Word-for-word transcription: reproduce all of the data, but not the pictures.

**INFORMATION SHOWN:**
* * *

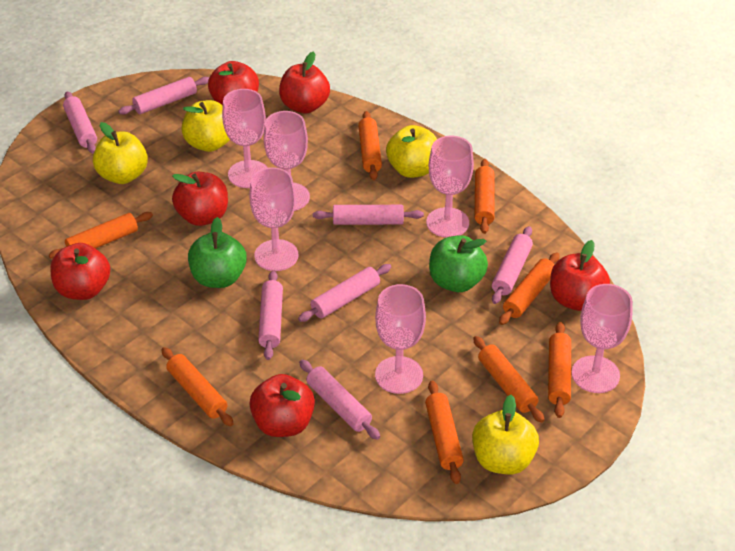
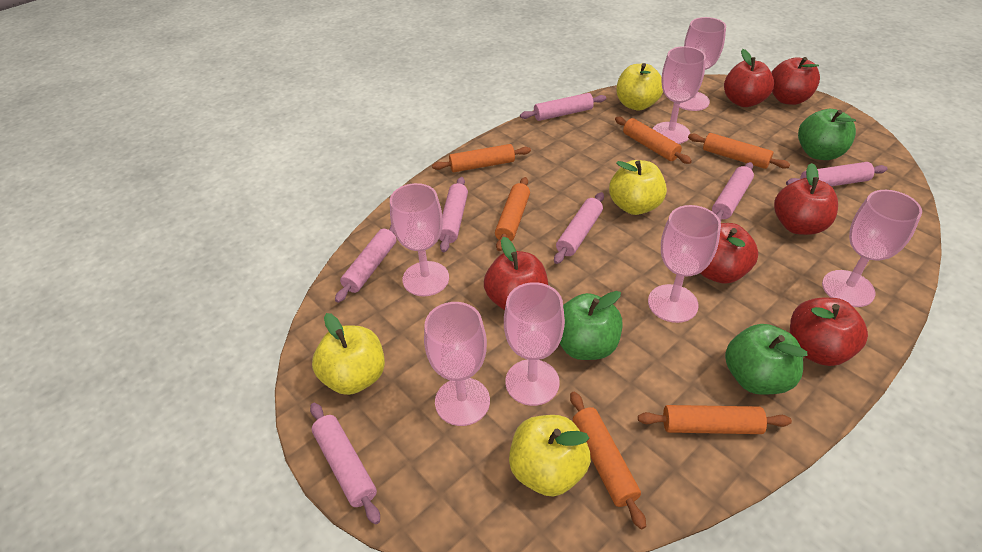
green apple: 2 -> 3
orange rolling pin: 8 -> 6
pink goblet: 6 -> 7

* * *

**SOLUTION TO THIS EXERCISE:**
green apple: 2 -> 3
orange rolling pin: 8 -> 6
pink goblet: 6 -> 7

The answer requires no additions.